REQUIREMENT: If an entry includes an image, drop the image and copy the rest verbatim.

DATA PROVIDED:
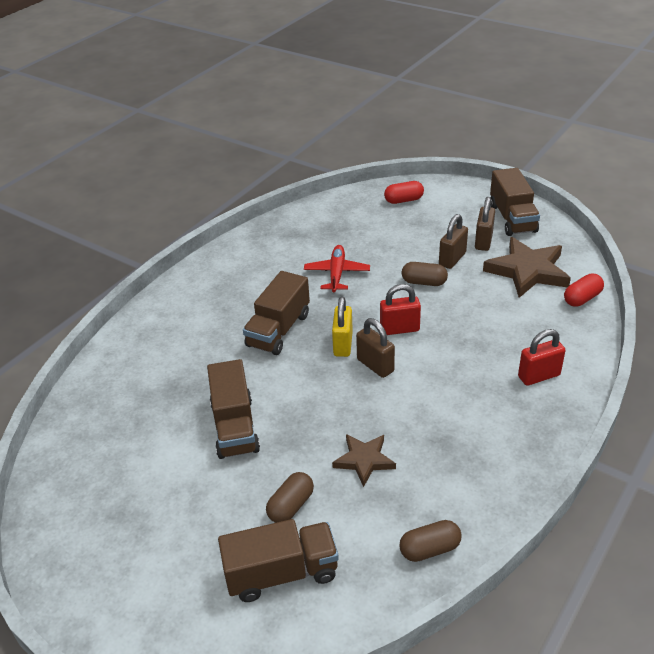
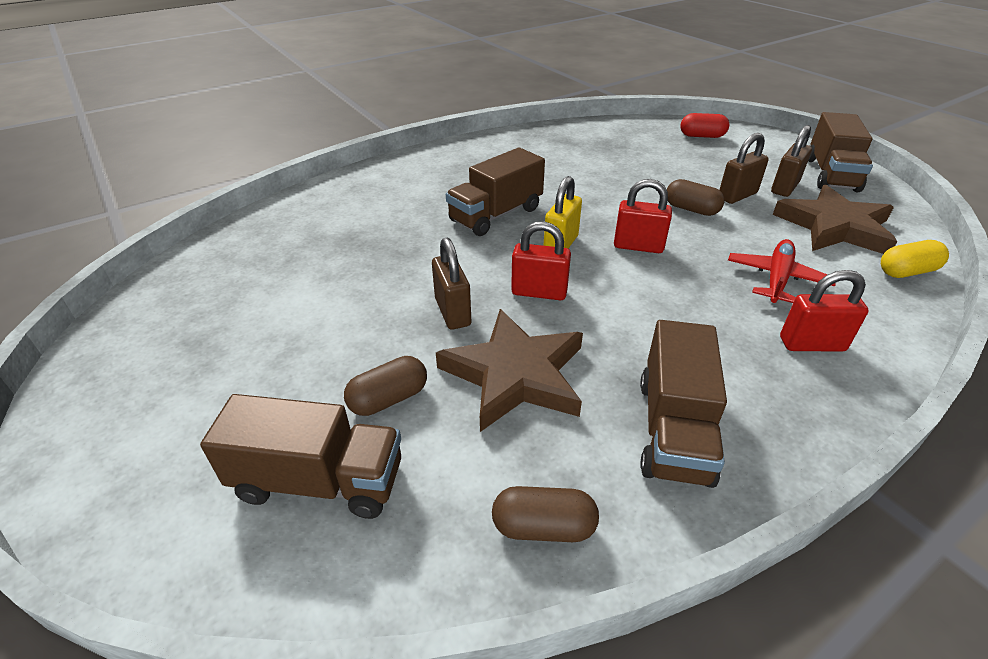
camera: 20 degrees right, 0 degrees up
(235, 427) = (385, 292): brown truck -> brown truck (674, 429)
(337, 274) = (591, 181): red plane -> red plane (776, 279)
(348, 391) = (539, 292): none -> red padlock
(364, 460) = (515, 374): brown star -> brown star, size x1.71
(375, 365) = (588, 275): brown padlock -> brown padlock (452, 312)
(582, 298) = (906, 271): red capsule -> yellow capsule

RESPONSE BELOW:
camera: 20 degrees right, 0 degrees up
(235, 427) = (385, 292): brown truck -> brown truck (674, 429)
(337, 274) = (591, 181): red plane -> red plane (776, 279)
(348, 391) = (539, 292): none -> red padlock
(364, 460) = (515, 374): brown star -> brown star, size x1.71
(375, 365) = (588, 275): brown padlock -> brown padlock (452, 312)
(582, 298) = (906, 271): red capsule -> yellow capsule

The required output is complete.